[[ Available data, beginning ]]

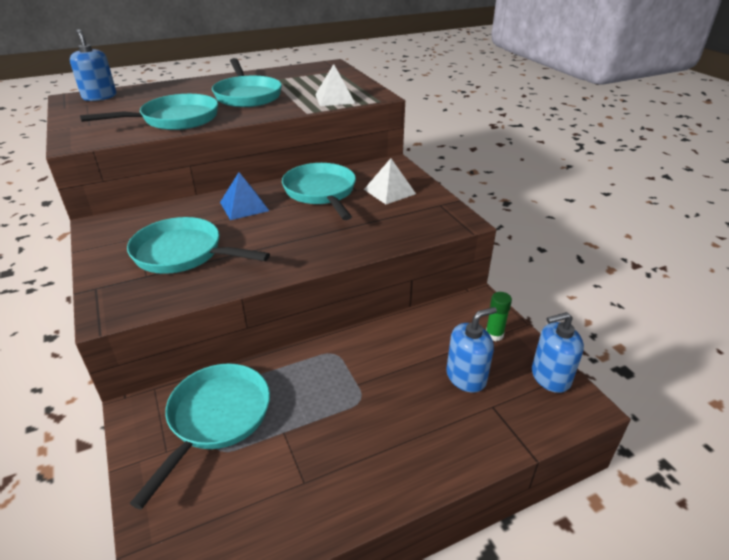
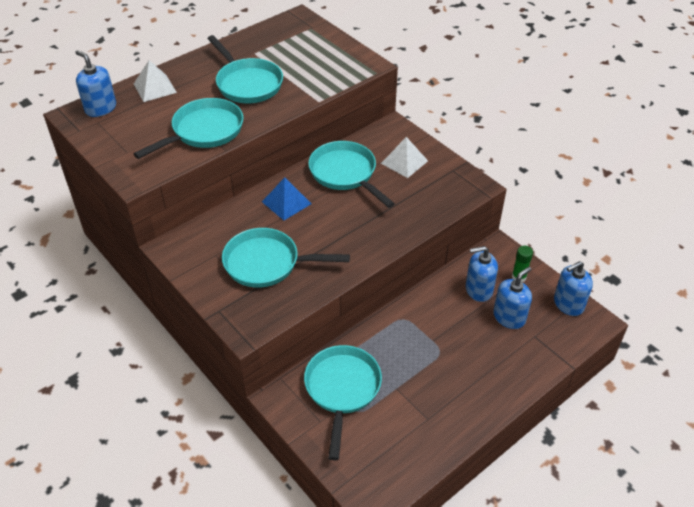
camera: 15 degrees left, 10 degrees up
(335, 99) = (333, 75): white pyramid -> white pyramid (155, 88)
(439, 339) = (478, 289): none -> blue soap dispenser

[[ Available data, end ]]

To do -
When you reach the line containing "(335, 99) = (333, 75): white" in the data above, retype it and each line after it through the final one, exactly as written.

Result for this task -
(335, 99) = (333, 75): white pyramid -> white pyramid (155, 88)
(439, 339) = (478, 289): none -> blue soap dispenser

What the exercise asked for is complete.